Brief: Using the entries below, copy out all lines where "black" is found.

Input data START

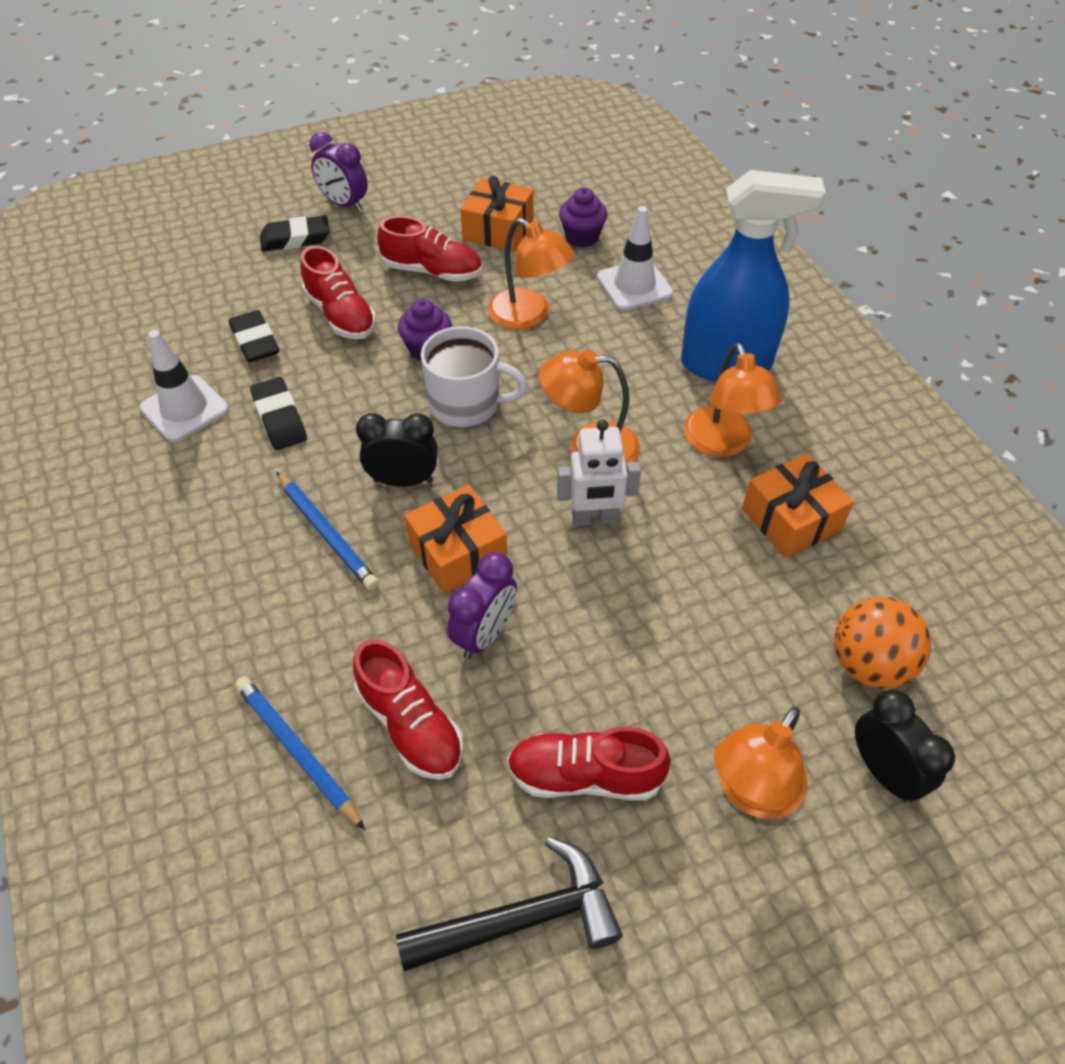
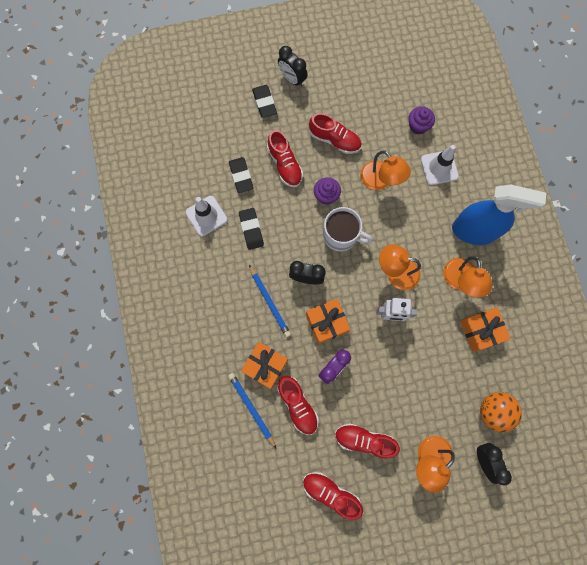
camera: 10 degrees right, 25 degrees up
(295, 239) = (264, 103): black eraser -> black eraser turned 75 degrees clockwise
(344, 204) = (292, 79): purple clock -> black clock
(498, 229) = (373, 113): orange gift -> orange gift (265, 366)
(522, 918) = (331, 493): black hammer -> red shoe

Input data END

Task response:
(295, 239) = (264, 103): black eraser -> black eraser turned 75 degrees clockwise
(344, 204) = (292, 79): purple clock -> black clock
(522, 918) = (331, 493): black hammer -> red shoe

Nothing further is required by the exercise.